(Stored records)
_ _ _ _ _ _ _
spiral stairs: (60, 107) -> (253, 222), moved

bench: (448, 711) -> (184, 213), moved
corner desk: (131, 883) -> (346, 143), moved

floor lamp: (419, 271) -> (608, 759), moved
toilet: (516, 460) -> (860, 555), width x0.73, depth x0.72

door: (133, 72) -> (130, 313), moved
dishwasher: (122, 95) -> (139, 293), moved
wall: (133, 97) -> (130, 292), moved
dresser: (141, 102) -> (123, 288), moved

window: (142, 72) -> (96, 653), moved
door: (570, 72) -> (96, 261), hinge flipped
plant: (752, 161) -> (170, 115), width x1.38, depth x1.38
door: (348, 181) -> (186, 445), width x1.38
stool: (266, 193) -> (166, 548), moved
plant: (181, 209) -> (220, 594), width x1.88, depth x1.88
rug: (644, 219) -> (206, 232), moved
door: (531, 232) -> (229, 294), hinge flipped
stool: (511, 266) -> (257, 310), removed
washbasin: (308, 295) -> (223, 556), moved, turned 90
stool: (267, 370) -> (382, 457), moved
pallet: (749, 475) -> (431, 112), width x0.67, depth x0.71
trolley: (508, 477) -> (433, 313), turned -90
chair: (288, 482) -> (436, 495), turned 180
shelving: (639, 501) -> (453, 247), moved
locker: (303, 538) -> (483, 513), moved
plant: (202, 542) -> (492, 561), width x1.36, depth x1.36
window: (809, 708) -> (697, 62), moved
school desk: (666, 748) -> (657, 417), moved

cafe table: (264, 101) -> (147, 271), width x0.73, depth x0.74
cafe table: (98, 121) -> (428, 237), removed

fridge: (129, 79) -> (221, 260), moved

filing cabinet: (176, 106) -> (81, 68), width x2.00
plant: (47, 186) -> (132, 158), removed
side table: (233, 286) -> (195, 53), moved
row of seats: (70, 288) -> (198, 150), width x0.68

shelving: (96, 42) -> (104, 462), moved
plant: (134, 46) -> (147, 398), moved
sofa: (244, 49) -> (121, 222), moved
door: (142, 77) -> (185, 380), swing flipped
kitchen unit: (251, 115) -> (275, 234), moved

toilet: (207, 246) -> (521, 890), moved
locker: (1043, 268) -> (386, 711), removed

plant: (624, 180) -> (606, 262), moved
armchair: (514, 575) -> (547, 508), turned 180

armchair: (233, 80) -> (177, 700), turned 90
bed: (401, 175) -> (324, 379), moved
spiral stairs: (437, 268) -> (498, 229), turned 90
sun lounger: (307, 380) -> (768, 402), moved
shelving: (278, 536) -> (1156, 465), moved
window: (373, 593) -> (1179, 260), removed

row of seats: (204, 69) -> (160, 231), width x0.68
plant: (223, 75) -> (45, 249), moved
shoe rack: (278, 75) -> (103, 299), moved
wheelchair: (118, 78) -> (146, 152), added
_ _ _ _ _ _ _
Could you output every record above exactly as written?

- **Completed task**:
spiral stairs: (60, 107) -> (253, 222), moved

bench: (448, 711) -> (184, 213), moved
corner desk: (131, 883) -> (346, 143), moved

floor lamp: (419, 271) -> (608, 759), moved
toilet: (516, 460) -> (860, 555), width x0.73, depth x0.72

door: (133, 72) -> (130, 313), moved
dishwasher: (122, 95) -> (139, 293), moved
wall: (133, 97) -> (130, 292), moved
dresser: (141, 102) -> (123, 288), moved

window: (142, 72) -> (96, 653), moved
door: (570, 72) -> (96, 261), hinge flipped
plant: (752, 161) -> (170, 115), width x1.38, depth x1.38
door: (348, 181) -> (186, 445), width x1.38
stool: (266, 193) -> (166, 548), moved
plant: (181, 209) -> (220, 594), width x1.88, depth x1.88
rug: (644, 219) -> (206, 232), moved
door: (531, 232) -> (229, 294), hinge flipped
stool: (511, 266) -> (257, 310), removed
washbasin: (308, 295) -> (223, 556), moved, turned 90
stool: (267, 370) -> (382, 457), moved
pallet: (749, 475) -> (431, 112), width x0.67, depth x0.71
trolley: (508, 477) -> (433, 313), turned -90
chair: (288, 482) -> (436, 495), turned 180
shelving: (639, 501) -> (453, 247), moved
locker: (303, 538) -> (483, 513), moved
plant: (202, 542) -> (492, 561), width x1.36, depth x1.36
window: (809, 708) -> (697, 62), moved
school desk: (666, 748) -> (657, 417), moved

cafe table: (264, 101) -> (147, 271), width x0.73, depth x0.74
cafe table: (98, 121) -> (428, 237), removed

fridge: (129, 79) -> (221, 260), moved

filing cabinet: (176, 106) -> (81, 68), width x2.00
plant: (47, 186) -> (132, 158), removed
side table: (233, 286) -> (195, 53), moved
row of seats: (70, 288) -> (198, 150), width x0.68

shelving: (96, 42) -> (104, 462), moved
plant: (134, 46) -> (147, 398), moved
sofa: (244, 49) -> (121, 222), moved
door: (142, 77) -> (185, 380), swing flipped
kitchen unit: (251, 115) -> (275, 234), moved

toilet: (207, 246) -> (521, 890), moved
locker: (1043, 268) -> (386, 711), removed

plant: (624, 180) -> (606, 262), moved
armchair: (514, 575) -> (547, 508), turned 180

armchair: (233, 80) -> (177, 700), turned 90
bed: (401, 175) -> (324, 379), moved
spiral stairs: (437, 268) -> (498, 229), turned 90
sun lounger: (307, 380) -> (768, 402), moved
shelving: (278, 536) -> (1156, 465), moved
window: (373, 593) -> (1179, 260), removed

row of seats: (204, 69) -> (160, 231), width x0.68
plant: (223, 75) -> (45, 249), moved
shoe rack: (278, 75) -> (103, 299), moved
wheelchair: (118, 78) -> (146, 152), added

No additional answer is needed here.